**What you will do:**
Write out all of the data exactly as it appears.
>>>
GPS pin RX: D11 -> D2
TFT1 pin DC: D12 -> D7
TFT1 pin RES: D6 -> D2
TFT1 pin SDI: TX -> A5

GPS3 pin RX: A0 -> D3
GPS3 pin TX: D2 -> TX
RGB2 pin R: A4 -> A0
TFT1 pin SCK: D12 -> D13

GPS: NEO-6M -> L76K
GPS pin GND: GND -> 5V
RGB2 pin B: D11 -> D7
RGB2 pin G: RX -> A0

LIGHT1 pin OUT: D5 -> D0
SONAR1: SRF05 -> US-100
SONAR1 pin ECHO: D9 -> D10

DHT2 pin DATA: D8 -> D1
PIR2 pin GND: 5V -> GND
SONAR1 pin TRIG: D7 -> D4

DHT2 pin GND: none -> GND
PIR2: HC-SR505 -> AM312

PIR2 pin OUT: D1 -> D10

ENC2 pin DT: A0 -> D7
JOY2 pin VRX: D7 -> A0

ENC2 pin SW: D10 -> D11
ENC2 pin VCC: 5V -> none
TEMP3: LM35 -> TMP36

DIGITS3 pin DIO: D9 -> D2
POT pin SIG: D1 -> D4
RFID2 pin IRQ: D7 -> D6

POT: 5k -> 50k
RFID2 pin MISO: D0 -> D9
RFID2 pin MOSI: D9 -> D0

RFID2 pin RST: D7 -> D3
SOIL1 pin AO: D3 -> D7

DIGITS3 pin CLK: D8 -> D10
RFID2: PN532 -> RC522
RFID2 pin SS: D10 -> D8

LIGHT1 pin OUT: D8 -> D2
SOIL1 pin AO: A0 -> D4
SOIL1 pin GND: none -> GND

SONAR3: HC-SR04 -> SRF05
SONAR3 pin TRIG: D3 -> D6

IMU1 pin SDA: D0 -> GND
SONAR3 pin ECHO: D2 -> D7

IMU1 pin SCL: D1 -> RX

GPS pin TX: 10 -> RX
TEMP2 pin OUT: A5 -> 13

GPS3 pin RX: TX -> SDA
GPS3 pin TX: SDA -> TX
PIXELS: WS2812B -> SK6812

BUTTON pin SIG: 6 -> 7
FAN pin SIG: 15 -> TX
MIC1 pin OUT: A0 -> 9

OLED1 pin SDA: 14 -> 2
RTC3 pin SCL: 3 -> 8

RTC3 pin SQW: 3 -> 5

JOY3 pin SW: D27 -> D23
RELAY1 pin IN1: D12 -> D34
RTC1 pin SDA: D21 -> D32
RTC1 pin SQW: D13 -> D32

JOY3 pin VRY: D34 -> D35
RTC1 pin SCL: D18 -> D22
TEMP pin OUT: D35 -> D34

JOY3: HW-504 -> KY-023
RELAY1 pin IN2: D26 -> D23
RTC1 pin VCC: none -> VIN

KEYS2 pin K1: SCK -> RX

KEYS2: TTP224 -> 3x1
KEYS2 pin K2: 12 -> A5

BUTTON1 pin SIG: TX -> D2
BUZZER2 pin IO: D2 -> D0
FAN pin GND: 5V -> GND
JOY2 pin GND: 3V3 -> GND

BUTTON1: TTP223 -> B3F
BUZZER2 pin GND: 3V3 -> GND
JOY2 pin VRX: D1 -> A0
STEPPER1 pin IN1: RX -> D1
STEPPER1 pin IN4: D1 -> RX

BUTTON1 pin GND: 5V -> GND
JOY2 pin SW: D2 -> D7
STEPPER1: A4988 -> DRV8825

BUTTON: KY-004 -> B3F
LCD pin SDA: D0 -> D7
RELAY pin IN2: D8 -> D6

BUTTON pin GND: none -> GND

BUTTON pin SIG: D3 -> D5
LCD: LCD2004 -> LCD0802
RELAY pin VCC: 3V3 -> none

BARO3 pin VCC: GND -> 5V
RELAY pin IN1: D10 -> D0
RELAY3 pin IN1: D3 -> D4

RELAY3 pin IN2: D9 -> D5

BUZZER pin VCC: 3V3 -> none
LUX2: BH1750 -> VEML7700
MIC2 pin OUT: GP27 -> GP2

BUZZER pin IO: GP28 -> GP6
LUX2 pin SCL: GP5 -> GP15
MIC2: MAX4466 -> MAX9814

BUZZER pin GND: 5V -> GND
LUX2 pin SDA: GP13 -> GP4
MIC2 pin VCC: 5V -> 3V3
<<<
**Output for this task:**
GPS pin RX: D11 -> D2
TFT1 pin DC: D12 -> D7
TFT1 pin RES: D6 -> D2
TFT1 pin SDI: TX -> A5

GPS3 pin RX: A0 -> D3
GPS3 pin TX: D2 -> TX
RGB2 pin R: A4 -> A0
TFT1 pin SCK: D12 -> D13

GPS: NEO-6M -> L76K
GPS pin GND: GND -> 5V
RGB2 pin B: D11 -> D7
RGB2 pin G: RX -> A0

LIGHT1 pin OUT: D5 -> D0
SONAR1: SRF05 -> US-100
SONAR1 pin ECHO: D9 -> D10

DHT2 pin DATA: D8 -> D1
PIR2 pin GND: 5V -> GND
SONAR1 pin TRIG: D7 -> D4

DHT2 pin GND: none -> GND
PIR2: HC-SR505 -> AM312

PIR2 pin OUT: D1 -> D10

ENC2 pin DT: A0 -> D7
JOY2 pin VRX: D7 -> A0

ENC2 pin SW: D10 -> D11
ENC2 pin VCC: 5V -> none
TEMP3: LM35 -> TMP36

DIGITS3 pin DIO: D9 -> D2
POT pin SIG: D1 -> D4
RFID2 pin IRQ: D7 -> D6

POT: 5k -> 50k
RFID2 pin MISO: D0 -> D9
RFID2 pin MOSI: D9 -> D0

RFID2 pin RST: D7 -> D3
SOIL1 pin AO: D3 -> D7

DIGITS3 pin CLK: D8 -> D10
RFID2: PN532 -> RC522
RFID2 pin SS: D10 -> D8

LIGHT1 pin OUT: D8 -> D2
SOIL1 pin AO: A0 -> D4
SOIL1 pin GND: none -> GND

SONAR3: HC-SR04 -> SRF05
SONAR3 pin TRIG: D3 -> D6

IMU1 pin SDA: D0 -> GND
SONAR3 pin ECHO: D2 -> D7

IMU1 pin SCL: D1 -> RX

GPS pin TX: 10 -> RX
TEMP2 pin OUT: A5 -> 13

GPS3 pin RX: TX -> SDA
GPS3 pin TX: SDA -> TX
PIXELS: WS2812B -> SK6812

BUTTON pin SIG: 6 -> 7
FAN pin SIG: 15 -> TX
MIC1 pin OUT: A0 -> 9

OLED1 pin SDA: 14 -> 2
RTC3 pin SCL: 3 -> 8

RTC3 pin SQW: 3 -> 5

JOY3 pin SW: D27 -> D23
RELAY1 pin IN1: D12 -> D34
RTC1 pin SDA: D21 -> D32
RTC1 pin SQW: D13 -> D32

JOY3 pin VRY: D34 -> D35
RTC1 pin SCL: D18 -> D22
TEMP pin OUT: D35 -> D34

JOY3: HW-504 -> KY-023
RELAY1 pin IN2: D26 -> D23
RTC1 pin VCC: none -> VIN

KEYS2 pin K1: SCK -> RX

KEYS2: TTP224 -> 3x1
KEYS2 pin K2: 12 -> A5

BUTTON1 pin SIG: TX -> D2
BUZZER2 pin IO: D2 -> D0
FAN pin GND: 5V -> GND
JOY2 pin GND: 3V3 -> GND

BUTTON1: TTP223 -> B3F
BUZZER2 pin GND: 3V3 -> GND
JOY2 pin VRX: D1 -> A0
STEPPER1 pin IN1: RX -> D1
STEPPER1 pin IN4: D1 -> RX

BUTTON1 pin GND: 5V -> GND
JOY2 pin SW: D2 -> D7
STEPPER1: A4988 -> DRV8825

BUTTON: KY-004 -> B3F
LCD pin SDA: D0 -> D7
RELAY pin IN2: D8 -> D6

BUTTON pin GND: none -> GND

BUTTON pin SIG: D3 -> D5
LCD: LCD2004 -> LCD0802
RELAY pin VCC: 3V3 -> none

BARO3 pin VCC: GND -> 5V
RELAY pin IN1: D10 -> D0
RELAY3 pin IN1: D3 -> D4

RELAY3 pin IN2: D9 -> D5

BUZZER pin VCC: 3V3 -> none
LUX2: BH1750 -> VEML7700
MIC2 pin OUT: GP27 -> GP2

BUZZER pin IO: GP28 -> GP6
LUX2 pin SCL: GP5 -> GP15
MIC2: MAX4466 -> MAX9814

BUZZER pin GND: 5V -> GND
LUX2 pin SDA: GP13 -> GP4
MIC2 pin VCC: 5V -> 3V3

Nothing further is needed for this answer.